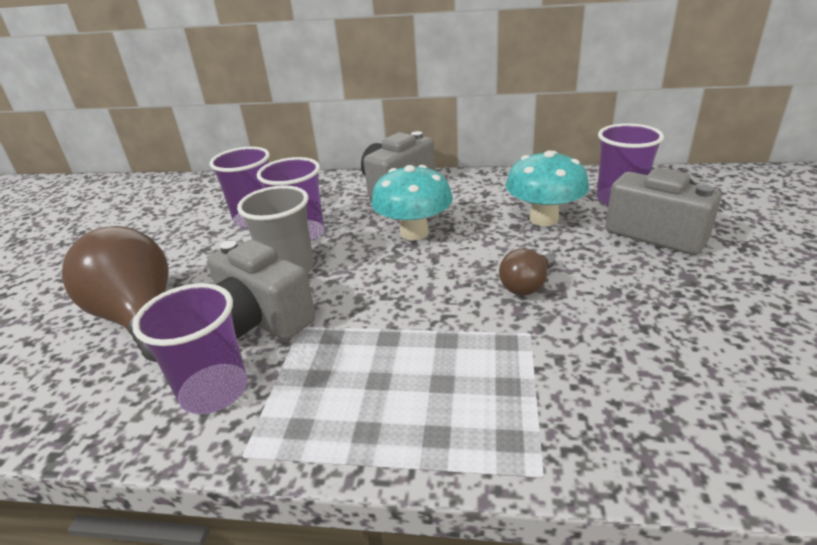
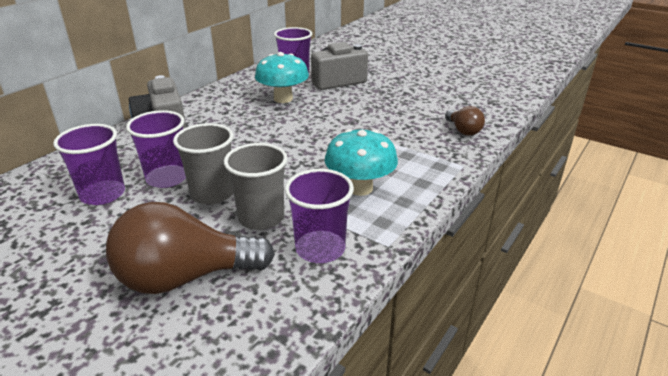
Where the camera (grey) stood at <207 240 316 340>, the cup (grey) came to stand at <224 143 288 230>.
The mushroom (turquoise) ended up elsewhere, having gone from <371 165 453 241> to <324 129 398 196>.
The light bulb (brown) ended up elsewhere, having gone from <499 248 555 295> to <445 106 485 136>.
####
_WHAT YOU WILL DO_
Please repeat the data above exactly as it appears, pictures excluded.

_ANSWER FOR THE TASK_
Where the camera (grey) stood at <207 240 316 340>, the cup (grey) came to stand at <224 143 288 230>.
The mushroom (turquoise) ended up elsewhere, having gone from <371 165 453 241> to <324 129 398 196>.
The light bulb (brown) ended up elsewhere, having gone from <499 248 555 295> to <445 106 485 136>.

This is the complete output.